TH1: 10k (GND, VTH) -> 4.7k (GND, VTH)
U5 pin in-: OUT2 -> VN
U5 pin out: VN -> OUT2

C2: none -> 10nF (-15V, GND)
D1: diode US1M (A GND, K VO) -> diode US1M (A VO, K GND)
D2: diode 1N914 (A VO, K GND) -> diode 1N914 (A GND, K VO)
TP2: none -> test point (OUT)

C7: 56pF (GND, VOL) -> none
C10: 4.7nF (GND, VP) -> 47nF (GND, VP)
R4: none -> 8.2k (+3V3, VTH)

*-*-*

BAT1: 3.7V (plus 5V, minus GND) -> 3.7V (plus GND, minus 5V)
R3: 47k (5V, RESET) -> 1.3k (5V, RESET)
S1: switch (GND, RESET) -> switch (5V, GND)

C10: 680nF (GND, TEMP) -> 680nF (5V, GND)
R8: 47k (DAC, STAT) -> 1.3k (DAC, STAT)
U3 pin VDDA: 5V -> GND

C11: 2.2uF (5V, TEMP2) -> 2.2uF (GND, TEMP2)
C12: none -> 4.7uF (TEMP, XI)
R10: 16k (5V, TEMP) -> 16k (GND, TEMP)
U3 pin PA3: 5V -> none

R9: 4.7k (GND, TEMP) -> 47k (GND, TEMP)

*-*-*

→ **EXERCISE DIRECTIONS**
Only one part of the material above is to be transcribed, namely the lines starting with the line that has "TH1: 10k (GND, VTH) -> 4.7k (GND, VTH)" and going on through the line that has "R4: none -> 8.2k (+3V3, VTH)", exactly as they stand.

→ **RESPONSE**
TH1: 10k (GND, VTH) -> 4.7k (GND, VTH)
U5 pin in-: OUT2 -> VN
U5 pin out: VN -> OUT2

C2: none -> 10nF (-15V, GND)
D1: diode US1M (A GND, K VO) -> diode US1M (A VO, K GND)
D2: diode 1N914 (A VO, K GND) -> diode 1N914 (A GND, K VO)
TP2: none -> test point (OUT)

C7: 56pF (GND, VOL) -> none
C10: 4.7nF (GND, VP) -> 47nF (GND, VP)
R4: none -> 8.2k (+3V3, VTH)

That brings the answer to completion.